╔══

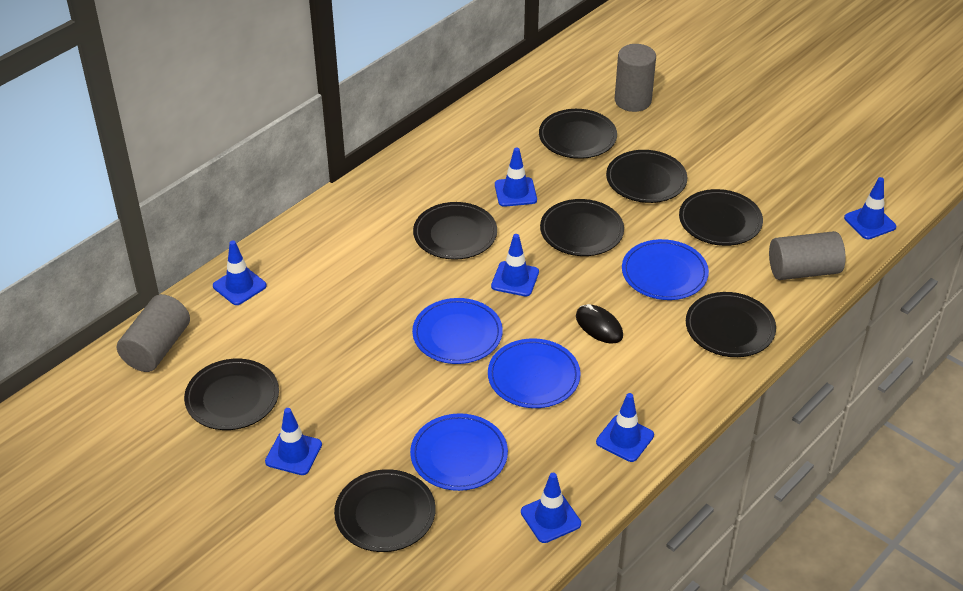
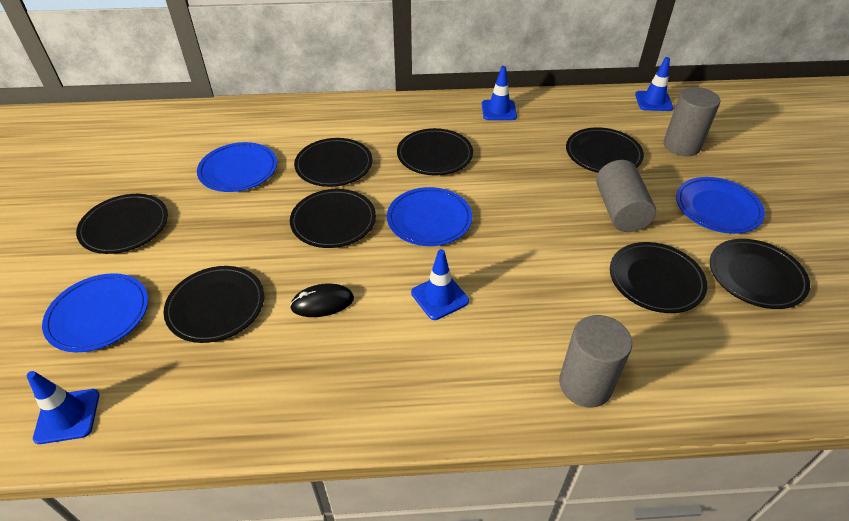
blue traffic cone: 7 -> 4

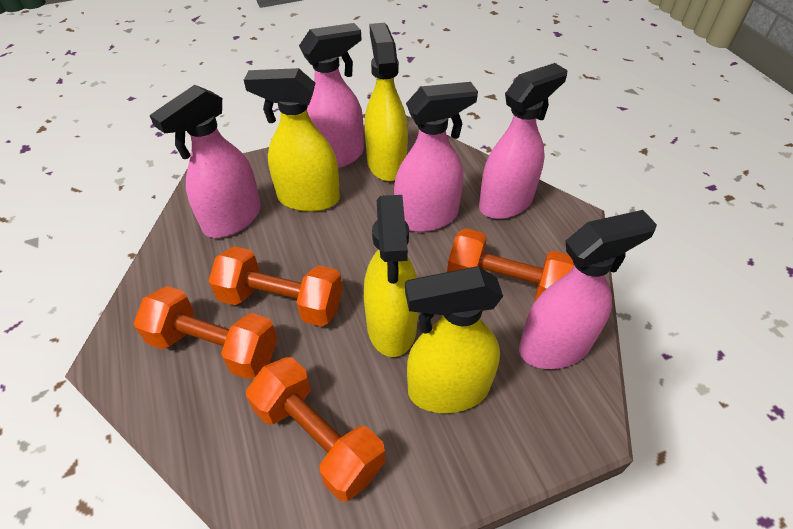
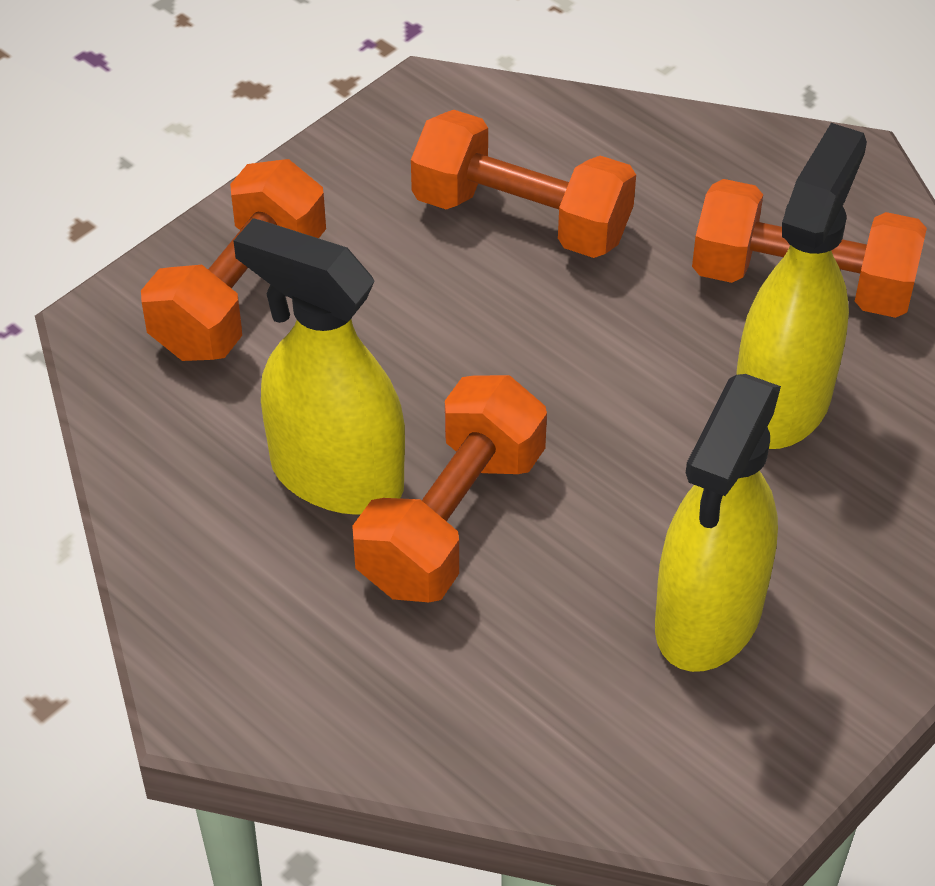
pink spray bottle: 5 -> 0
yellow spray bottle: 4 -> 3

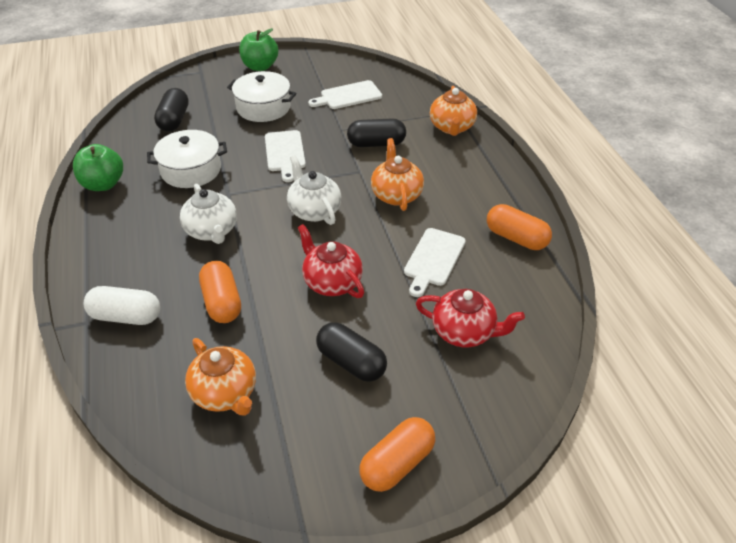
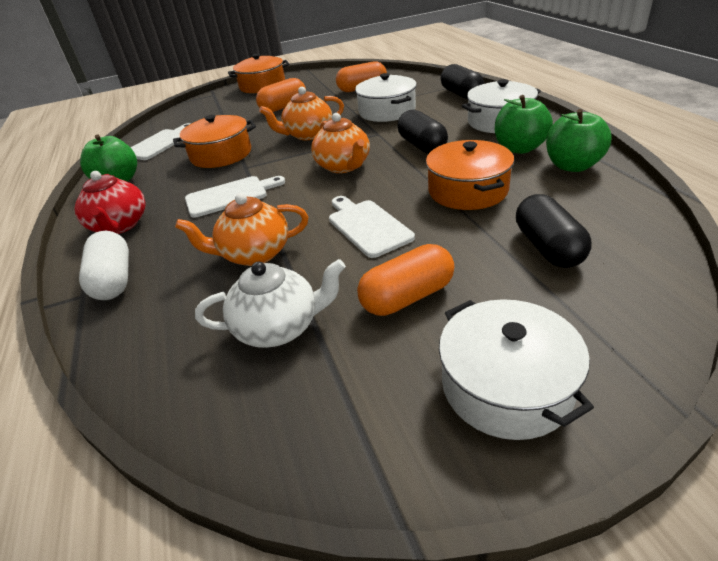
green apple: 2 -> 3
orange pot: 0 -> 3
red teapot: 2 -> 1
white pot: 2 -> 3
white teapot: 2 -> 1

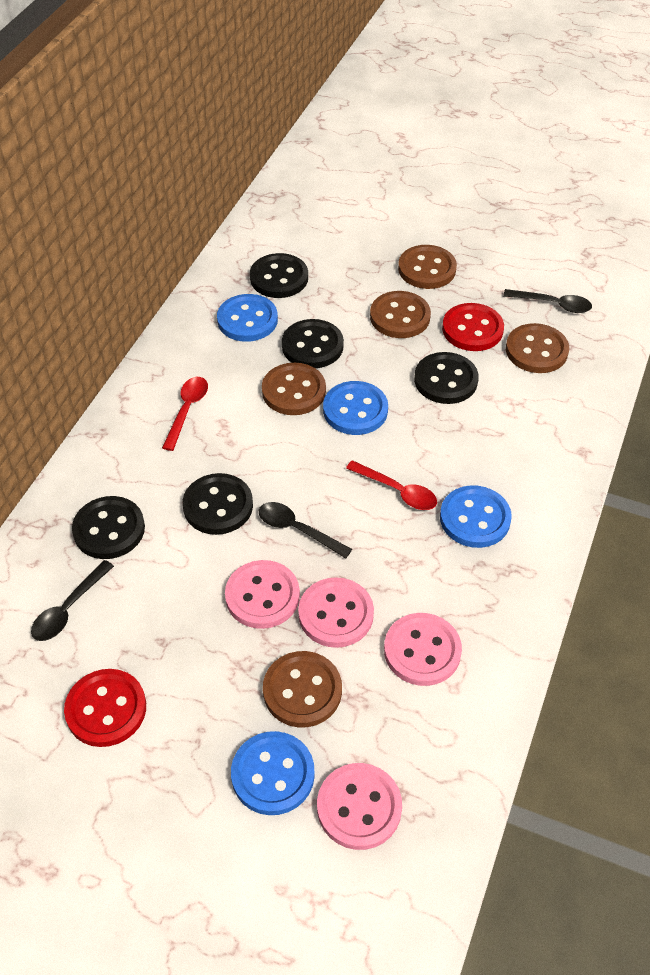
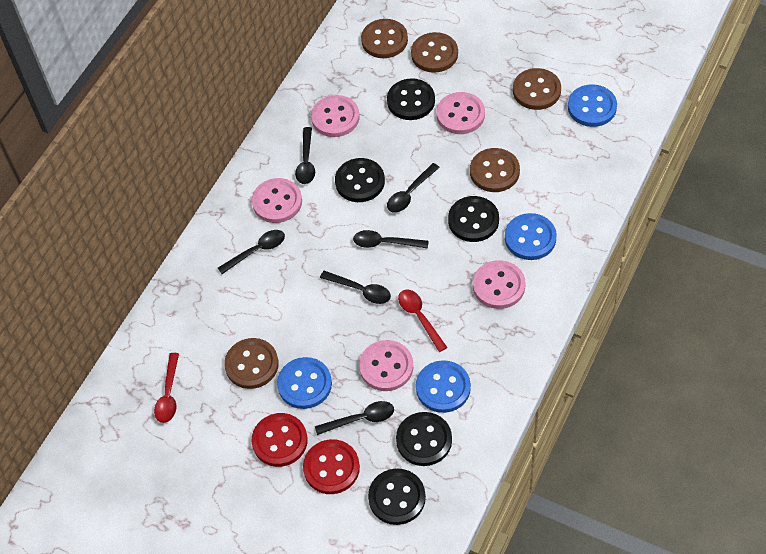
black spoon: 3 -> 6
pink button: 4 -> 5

╚══

WHAT TO DO |
From the listing above, collect each line in which the string "bottle" appears.

ANSWER FOR THE TASK |
pink spray bottle: 5 -> 0
yellow spray bottle: 4 -> 3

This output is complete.